(Element lookup records)
_ _ _ _
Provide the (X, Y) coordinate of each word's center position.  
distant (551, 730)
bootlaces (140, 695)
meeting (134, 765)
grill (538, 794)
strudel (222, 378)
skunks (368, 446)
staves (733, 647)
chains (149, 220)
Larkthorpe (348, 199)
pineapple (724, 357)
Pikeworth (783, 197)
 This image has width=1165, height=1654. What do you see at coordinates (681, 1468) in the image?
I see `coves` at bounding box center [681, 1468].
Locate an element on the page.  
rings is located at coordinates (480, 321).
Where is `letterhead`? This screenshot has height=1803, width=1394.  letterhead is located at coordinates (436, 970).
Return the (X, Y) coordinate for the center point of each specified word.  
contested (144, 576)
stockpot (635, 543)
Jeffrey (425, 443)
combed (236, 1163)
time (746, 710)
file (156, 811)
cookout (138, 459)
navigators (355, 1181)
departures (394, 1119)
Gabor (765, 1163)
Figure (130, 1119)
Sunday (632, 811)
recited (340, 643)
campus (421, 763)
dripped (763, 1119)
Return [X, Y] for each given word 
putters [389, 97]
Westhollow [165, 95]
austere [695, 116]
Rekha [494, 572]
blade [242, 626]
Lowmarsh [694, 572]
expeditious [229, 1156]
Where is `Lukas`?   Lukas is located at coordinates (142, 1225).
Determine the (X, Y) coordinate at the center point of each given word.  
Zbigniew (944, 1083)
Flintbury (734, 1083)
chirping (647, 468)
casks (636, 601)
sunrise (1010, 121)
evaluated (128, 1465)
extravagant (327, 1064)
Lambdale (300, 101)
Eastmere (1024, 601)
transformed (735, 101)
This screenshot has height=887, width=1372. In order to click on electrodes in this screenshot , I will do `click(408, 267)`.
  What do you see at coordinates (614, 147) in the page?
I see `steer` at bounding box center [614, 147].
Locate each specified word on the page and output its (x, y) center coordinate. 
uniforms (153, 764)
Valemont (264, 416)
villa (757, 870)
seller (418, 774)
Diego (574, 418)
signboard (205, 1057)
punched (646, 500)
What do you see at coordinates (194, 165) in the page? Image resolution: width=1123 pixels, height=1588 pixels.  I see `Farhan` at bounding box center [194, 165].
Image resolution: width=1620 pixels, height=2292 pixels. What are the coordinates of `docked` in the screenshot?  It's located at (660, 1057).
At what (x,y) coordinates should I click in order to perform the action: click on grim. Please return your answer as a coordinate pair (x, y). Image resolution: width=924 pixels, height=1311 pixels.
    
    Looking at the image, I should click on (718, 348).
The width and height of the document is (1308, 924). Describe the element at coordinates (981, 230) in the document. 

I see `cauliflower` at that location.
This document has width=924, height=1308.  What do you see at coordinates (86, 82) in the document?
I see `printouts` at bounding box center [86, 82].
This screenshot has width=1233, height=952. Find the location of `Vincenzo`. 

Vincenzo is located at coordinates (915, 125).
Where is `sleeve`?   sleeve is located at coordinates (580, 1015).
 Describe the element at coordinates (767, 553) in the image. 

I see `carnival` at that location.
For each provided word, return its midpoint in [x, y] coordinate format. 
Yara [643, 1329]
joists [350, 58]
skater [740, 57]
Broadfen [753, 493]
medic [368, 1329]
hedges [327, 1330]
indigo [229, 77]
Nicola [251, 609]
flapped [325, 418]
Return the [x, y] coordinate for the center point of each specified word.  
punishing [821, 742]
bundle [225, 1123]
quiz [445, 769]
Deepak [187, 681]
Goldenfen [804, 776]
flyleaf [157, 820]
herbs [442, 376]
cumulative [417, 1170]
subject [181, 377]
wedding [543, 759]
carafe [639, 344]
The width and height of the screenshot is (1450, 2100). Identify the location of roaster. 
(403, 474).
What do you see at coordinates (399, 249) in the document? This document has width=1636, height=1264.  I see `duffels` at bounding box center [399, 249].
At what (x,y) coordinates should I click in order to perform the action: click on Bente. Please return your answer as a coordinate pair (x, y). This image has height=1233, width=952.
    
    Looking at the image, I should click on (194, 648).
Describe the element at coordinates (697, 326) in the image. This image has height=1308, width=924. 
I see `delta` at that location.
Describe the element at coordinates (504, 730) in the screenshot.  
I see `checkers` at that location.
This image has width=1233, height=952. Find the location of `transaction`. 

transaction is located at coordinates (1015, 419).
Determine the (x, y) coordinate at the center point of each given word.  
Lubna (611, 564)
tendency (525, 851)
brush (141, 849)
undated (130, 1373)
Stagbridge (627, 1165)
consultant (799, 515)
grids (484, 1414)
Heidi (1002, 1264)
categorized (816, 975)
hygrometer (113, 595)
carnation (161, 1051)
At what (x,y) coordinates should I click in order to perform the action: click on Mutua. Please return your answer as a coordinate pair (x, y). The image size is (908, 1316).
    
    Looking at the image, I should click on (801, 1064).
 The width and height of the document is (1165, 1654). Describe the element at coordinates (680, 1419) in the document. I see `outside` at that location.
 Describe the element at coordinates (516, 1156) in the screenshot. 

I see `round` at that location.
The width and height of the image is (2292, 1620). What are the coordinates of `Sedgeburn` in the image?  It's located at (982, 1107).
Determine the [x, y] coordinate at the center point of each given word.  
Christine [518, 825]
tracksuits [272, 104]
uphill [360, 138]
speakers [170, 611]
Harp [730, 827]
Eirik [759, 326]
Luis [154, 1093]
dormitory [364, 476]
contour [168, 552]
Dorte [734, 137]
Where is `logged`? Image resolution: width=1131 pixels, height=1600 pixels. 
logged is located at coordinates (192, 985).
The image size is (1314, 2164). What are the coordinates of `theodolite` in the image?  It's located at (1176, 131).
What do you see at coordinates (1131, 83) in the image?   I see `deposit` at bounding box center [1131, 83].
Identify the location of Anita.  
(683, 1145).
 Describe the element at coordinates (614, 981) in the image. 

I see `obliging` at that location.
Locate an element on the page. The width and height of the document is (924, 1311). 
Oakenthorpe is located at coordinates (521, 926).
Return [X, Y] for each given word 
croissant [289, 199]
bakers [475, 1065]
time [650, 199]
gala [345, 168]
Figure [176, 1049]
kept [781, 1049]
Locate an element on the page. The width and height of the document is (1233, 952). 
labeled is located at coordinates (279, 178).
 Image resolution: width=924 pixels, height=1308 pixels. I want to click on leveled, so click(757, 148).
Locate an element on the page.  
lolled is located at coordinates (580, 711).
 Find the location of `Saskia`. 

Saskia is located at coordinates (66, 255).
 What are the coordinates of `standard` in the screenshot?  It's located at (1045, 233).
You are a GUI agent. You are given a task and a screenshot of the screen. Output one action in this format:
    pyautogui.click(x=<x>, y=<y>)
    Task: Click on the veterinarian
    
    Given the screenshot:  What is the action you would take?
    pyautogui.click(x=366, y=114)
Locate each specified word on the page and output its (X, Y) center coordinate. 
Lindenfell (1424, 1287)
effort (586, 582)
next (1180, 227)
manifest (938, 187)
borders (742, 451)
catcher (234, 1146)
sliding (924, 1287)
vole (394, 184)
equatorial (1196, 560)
_ _ _ _
▸ Requirements
Copy out every item above, word for word.

▸ Final result
Provide the (X, Y) coordinate of each word's center position.  
distant (551, 730)
bootlaces (140, 695)
meeting (134, 765)
grill (538, 794)
strudel (222, 378)
skunks (368, 446)
staves (733, 647)
chains (149, 220)
Larkthorpe (348, 199)
pineapple (724, 357)
Pikeworth (783, 197)
 This image has width=1165, height=1654. What do you see at coordinates (681, 1468) in the image?
I see `coves` at bounding box center [681, 1468].
Locate an element on the page.  
rings is located at coordinates (480, 321).
Where is `letterhead`? This screenshot has height=1803, width=1394.  letterhead is located at coordinates (436, 970).
Return the (X, Y) coordinate for the center point of each specified word.  
contested (144, 576)
stockpot (635, 543)
Jeffrey (425, 443)
combed (236, 1163)
time (746, 710)
file (156, 811)
cookout (138, 459)
navigators (355, 1181)
departures (394, 1119)
Gabor (765, 1163)
Figure (130, 1119)
Sunday (632, 811)
recited (340, 643)
campus (421, 763)
dripped (763, 1119)
Return [X, Y] for each given word 
putters [389, 97]
Westhollow [165, 95]
austere [695, 116]
Rekha [494, 572]
blade [242, 626]
Lowmarsh [694, 572]
expeditious [229, 1156]
Where is `Lukas`?   Lukas is located at coordinates (142, 1225).
Determine the (X, Y) coordinate at the center point of each given word.  
Zbigniew (944, 1083)
Flintbury (734, 1083)
chirping (647, 468)
casks (636, 601)
sunrise (1010, 121)
evaluated (128, 1465)
extravagant (327, 1064)
Lambdale (300, 101)
Eastmere (1024, 601)
transformed (735, 101)
This screenshot has height=887, width=1372. In order to click on electrodes in this screenshot , I will do `click(408, 267)`.
  What do you see at coordinates (614, 147) in the page?
I see `steer` at bounding box center [614, 147].
Locate each specified word on the page and output its (x, y) center coordinate. 
uniforms (153, 764)
Valemont (264, 416)
villa (757, 870)
seller (418, 774)
Diego (574, 418)
signboard (205, 1057)
punched (646, 500)
What do you see at coordinates (194, 165) in the page? Image resolution: width=1123 pixels, height=1588 pixels.  I see `Farhan` at bounding box center [194, 165].
Image resolution: width=1620 pixels, height=2292 pixels. What are the coordinates of `docked` in the screenshot?  It's located at (660, 1057).
At what (x,y) coordinates should I click in order to perform the action: click on grim. Please return your answer as a coordinate pair (x, y). Image resolution: width=924 pixels, height=1311 pixels.
    
    Looking at the image, I should click on (718, 348).
The width and height of the document is (1308, 924). Describe the element at coordinates (981, 230) in the document. 

I see `cauliflower` at that location.
This document has width=924, height=1308.  What do you see at coordinates (86, 82) in the document?
I see `printouts` at bounding box center [86, 82].
This screenshot has width=1233, height=952. Find the location of `Vincenzo`. 

Vincenzo is located at coordinates (915, 125).
Where is `sleeve`?   sleeve is located at coordinates (580, 1015).
 Describe the element at coordinates (767, 553) in the image. 

I see `carnival` at that location.
For each provided word, return its midpoint in [x, y] coordinate format. 
Yara [643, 1329]
joists [350, 58]
skater [740, 57]
Broadfen [753, 493]
medic [368, 1329]
hedges [327, 1330]
indigo [229, 77]
Nicola [251, 609]
flapped [325, 418]
Return the [x, y] coordinate for the center point of each specified word.  
punishing [821, 742]
bundle [225, 1123]
quiz [445, 769]
Deepak [187, 681]
Goldenfen [804, 776]
flyleaf [157, 820]
herbs [442, 376]
cumulative [417, 1170]
subject [181, 377]
wedding [543, 759]
carafe [639, 344]
The width and height of the screenshot is (1450, 2100). Identify the location of roaster. 
(403, 474).
What do you see at coordinates (399, 249) in the document? This document has width=1636, height=1264.  I see `duffels` at bounding box center [399, 249].
At what (x,y) coordinates should I click in order to perform the action: click on Bente. Please return your answer as a coordinate pair (x, y). This image has height=1233, width=952.
    
    Looking at the image, I should click on (194, 648).
Describe the element at coordinates (697, 326) in the image. This image has height=1308, width=924. 
I see `delta` at that location.
Describe the element at coordinates (504, 730) in the screenshot.  
I see `checkers` at that location.
This image has width=1233, height=952. Find the location of `transaction`. 

transaction is located at coordinates (1015, 419).
Determine the (x, y) coordinate at the center point of each given word.  
Lubna (611, 564)
tendency (525, 851)
brush (141, 849)
undated (130, 1373)
Stagbridge (627, 1165)
consultant (799, 515)
grids (484, 1414)
Heidi (1002, 1264)
categorized (816, 975)
hygrometer (113, 595)
carnation (161, 1051)
At what (x,y) coordinates should I click in order to perform the action: click on Mutua. Please return your answer as a coordinate pair (x, y). The image size is (908, 1316).
    
    Looking at the image, I should click on (801, 1064).
 The width and height of the document is (1165, 1654). Describe the element at coordinates (680, 1419) in the document. I see `outside` at that location.
 Describe the element at coordinates (516, 1156) in the screenshot. 

I see `round` at that location.
The width and height of the image is (2292, 1620). What are the coordinates of `Sedgeburn` in the image?  It's located at (982, 1107).
Determine the [x, y] coordinate at the center point of each given word.  
Christine [518, 825]
tracksuits [272, 104]
uphill [360, 138]
speakers [170, 611]
Harp [730, 827]
Eirik [759, 326]
Luis [154, 1093]
dormitory [364, 476]
contour [168, 552]
Dorte [734, 137]
Where is `logged`? Image resolution: width=1131 pixels, height=1600 pixels. 
logged is located at coordinates (192, 985).
The image size is (1314, 2164). What are the coordinates of `theodolite` in the image?  It's located at (1176, 131).
What do you see at coordinates (1131, 83) in the image?   I see `deposit` at bounding box center [1131, 83].
Identify the location of Anita.  
(683, 1145).
 Describe the element at coordinates (614, 981) in the image. 

I see `obliging` at that location.
Locate an element on the page. The width and height of the document is (924, 1311). 
Oakenthorpe is located at coordinates (521, 926).
Return [X, Y] for each given word 
croissant [289, 199]
bakers [475, 1065]
time [650, 199]
gala [345, 168]
Figure [176, 1049]
kept [781, 1049]
Locate an element on the page. The width and height of the document is (1233, 952). 
labeled is located at coordinates (279, 178).
 Image resolution: width=924 pixels, height=1308 pixels. I want to click on leveled, so click(757, 148).
Locate an element on the page.  
lolled is located at coordinates (580, 711).
 Find the location of `Saskia`. 

Saskia is located at coordinates (66, 255).
 What are the coordinates of `standard` in the screenshot?  It's located at (1045, 233).
You are a GUI agent. You are given a task and a screenshot of the screen. Output one action in this format:
    pyautogui.click(x=<x>, y=<y>)
    Task: Click on the veterinarian
    
    Given the screenshot:  What is the action you would take?
    pyautogui.click(x=366, y=114)
Locate each specified word on the page and output its (X, Y) center coordinate. 
Lindenfell (1424, 1287)
effort (586, 582)
next (1180, 227)
manifest (938, 187)
borders (742, 451)
catcher (234, 1146)
sliding (924, 1287)
vole (394, 184)
equatorial (1196, 560)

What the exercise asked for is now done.